■ Exercise requirements ■
Only one stretch of the records below should be repeated. It starts with the line containing "brown square: rotated 16 degrees clockwise" and goes on through the line containing "cyan circle: moved 1 px down", exactly as written.

--- Given information ---

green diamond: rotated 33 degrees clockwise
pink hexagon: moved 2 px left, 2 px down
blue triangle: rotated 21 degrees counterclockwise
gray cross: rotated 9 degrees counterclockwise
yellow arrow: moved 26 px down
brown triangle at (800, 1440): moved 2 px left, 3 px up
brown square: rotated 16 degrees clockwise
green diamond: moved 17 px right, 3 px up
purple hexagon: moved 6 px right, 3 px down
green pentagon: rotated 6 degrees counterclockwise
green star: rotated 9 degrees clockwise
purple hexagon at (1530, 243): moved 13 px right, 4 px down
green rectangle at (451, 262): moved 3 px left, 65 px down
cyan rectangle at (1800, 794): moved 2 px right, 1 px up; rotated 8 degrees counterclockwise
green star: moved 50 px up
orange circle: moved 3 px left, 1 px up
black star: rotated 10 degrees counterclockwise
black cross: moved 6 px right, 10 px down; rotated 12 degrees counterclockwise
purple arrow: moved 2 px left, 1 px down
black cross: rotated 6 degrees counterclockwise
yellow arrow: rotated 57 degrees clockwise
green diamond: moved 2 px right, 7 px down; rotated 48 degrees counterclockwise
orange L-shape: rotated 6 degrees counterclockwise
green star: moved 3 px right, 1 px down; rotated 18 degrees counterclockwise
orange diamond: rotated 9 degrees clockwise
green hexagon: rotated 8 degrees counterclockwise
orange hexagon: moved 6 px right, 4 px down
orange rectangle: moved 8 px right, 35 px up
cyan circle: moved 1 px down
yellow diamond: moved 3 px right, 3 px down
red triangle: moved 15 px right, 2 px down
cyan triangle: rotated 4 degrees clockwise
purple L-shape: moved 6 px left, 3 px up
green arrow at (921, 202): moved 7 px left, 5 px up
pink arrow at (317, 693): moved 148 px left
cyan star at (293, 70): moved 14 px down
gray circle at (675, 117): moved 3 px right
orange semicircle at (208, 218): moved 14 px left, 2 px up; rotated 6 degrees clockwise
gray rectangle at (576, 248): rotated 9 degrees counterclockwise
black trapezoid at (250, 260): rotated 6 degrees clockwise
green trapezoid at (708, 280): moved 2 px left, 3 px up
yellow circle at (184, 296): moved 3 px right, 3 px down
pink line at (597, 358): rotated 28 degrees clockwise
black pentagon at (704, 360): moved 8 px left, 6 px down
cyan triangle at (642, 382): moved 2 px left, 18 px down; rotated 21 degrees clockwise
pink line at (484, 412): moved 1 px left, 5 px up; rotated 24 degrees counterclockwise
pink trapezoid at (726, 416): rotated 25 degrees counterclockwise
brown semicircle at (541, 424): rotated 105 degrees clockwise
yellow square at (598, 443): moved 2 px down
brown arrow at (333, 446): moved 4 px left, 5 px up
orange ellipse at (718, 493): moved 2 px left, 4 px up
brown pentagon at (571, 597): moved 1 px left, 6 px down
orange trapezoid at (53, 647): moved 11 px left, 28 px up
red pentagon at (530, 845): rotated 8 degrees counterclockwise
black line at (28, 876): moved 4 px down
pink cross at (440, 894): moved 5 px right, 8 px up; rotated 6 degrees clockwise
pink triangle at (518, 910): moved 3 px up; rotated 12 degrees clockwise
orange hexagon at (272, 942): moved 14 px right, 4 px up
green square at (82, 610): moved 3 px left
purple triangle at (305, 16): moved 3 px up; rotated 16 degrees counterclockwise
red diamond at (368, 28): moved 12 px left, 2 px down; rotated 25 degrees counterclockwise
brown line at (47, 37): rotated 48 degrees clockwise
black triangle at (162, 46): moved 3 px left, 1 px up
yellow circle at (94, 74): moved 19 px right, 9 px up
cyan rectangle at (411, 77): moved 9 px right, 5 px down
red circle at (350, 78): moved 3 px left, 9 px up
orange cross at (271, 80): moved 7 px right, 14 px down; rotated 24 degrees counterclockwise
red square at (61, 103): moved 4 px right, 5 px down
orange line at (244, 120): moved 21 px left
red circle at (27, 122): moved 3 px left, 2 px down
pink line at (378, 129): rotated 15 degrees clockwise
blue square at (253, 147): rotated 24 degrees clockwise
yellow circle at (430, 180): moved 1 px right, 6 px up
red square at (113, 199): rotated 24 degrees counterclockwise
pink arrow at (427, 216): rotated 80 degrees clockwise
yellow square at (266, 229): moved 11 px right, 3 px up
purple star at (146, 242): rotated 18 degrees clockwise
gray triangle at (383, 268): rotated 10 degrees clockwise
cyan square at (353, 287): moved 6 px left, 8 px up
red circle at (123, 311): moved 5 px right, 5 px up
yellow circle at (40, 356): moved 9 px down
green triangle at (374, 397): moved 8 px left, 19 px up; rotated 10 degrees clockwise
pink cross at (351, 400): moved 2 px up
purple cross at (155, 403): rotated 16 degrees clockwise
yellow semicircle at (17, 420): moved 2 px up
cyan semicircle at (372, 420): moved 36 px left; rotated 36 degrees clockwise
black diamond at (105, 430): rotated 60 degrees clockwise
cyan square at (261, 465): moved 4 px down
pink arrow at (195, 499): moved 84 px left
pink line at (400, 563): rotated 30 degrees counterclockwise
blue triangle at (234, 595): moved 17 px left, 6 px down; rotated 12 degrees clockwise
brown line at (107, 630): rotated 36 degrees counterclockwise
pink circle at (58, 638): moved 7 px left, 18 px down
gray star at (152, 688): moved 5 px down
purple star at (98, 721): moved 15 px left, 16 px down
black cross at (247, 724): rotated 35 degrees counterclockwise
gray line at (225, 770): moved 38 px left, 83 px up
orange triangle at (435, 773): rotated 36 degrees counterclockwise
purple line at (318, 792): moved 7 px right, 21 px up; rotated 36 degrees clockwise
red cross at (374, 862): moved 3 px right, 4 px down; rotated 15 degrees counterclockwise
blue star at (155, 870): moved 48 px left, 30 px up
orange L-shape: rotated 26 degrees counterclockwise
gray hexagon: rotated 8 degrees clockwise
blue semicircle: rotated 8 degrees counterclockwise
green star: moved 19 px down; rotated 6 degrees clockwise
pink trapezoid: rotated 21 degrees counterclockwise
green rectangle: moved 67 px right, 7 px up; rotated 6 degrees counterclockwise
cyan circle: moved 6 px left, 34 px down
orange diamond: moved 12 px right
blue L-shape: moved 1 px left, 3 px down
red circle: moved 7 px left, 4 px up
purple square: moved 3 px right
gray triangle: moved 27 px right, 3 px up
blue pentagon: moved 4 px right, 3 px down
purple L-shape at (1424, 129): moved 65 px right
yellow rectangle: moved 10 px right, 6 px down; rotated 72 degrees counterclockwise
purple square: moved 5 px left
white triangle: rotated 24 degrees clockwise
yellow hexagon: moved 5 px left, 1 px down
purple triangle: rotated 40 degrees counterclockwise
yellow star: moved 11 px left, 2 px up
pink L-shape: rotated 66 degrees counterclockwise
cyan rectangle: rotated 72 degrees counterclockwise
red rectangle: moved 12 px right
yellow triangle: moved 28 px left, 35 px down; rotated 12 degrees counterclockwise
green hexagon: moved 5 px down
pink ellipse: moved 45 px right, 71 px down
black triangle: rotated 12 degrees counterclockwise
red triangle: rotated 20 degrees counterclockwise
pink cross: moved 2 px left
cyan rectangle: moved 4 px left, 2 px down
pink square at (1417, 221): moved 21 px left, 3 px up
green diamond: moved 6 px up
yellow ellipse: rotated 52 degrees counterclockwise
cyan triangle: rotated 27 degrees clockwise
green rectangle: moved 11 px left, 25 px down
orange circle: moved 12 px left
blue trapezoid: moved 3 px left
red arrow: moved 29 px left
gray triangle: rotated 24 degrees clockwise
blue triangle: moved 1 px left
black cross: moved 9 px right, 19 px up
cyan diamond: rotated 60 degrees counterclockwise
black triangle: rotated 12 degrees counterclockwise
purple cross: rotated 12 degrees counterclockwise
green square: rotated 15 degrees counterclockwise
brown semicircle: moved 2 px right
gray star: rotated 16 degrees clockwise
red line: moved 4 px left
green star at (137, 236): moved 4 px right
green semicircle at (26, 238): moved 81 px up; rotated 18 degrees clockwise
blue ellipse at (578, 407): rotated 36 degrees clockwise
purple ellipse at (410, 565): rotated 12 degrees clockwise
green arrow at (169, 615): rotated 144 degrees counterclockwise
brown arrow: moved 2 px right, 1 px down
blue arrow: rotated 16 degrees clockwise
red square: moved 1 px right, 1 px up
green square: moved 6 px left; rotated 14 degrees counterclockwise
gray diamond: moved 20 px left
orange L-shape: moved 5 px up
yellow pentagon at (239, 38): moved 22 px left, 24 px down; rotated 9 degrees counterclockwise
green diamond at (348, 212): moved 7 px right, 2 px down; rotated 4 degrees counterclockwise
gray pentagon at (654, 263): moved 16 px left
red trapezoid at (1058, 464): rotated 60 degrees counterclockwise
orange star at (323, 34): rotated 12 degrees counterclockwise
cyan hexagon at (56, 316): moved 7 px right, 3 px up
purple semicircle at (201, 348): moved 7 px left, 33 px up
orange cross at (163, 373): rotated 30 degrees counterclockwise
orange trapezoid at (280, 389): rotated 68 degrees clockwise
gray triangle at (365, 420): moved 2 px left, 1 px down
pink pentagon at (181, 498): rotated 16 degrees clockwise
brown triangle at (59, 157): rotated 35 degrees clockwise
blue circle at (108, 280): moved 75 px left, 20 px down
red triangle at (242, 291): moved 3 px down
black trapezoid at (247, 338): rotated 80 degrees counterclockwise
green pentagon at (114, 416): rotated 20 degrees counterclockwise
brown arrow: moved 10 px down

---

■ Task output ■
brown square: rotated 16 degrees clockwise
green diamond: moved 17 px right, 3 px up
purple hexagon: moved 6 px right, 3 px down
green pentagon: rotated 6 degrees counterclockwise
green star: rotated 9 degrees clockwise
purple hexagon at (1530, 243): moved 13 px right, 4 px down
green rectangle at (451, 262): moved 3 px left, 65 px down
cyan rectangle at (1800, 794): moved 2 px right, 1 px up; rotated 8 degrees counterclockwise
green star: moved 50 px up
orange circle: moved 3 px left, 1 px up
black star: rotated 10 degrees counterclockwise
black cross: moved 6 px right, 10 px down; rotated 12 degrees counterclockwise
purple arrow: moved 2 px left, 1 px down
black cross: rotated 6 degrees counterclockwise
yellow arrow: rotated 57 degrees clockwise
green diamond: moved 2 px right, 7 px down; rotated 48 degrees counterclockwise
orange L-shape: rotated 6 degrees counterclockwise
green star: moved 3 px right, 1 px down; rotated 18 degrees counterclockwise
orange diamond: rotated 9 degrees clockwise
green hexagon: rotated 8 degrees counterclockwise
orange hexagon: moved 6 px right, 4 px down
orange rectangle: moved 8 px right, 35 px up
cyan circle: moved 1 px down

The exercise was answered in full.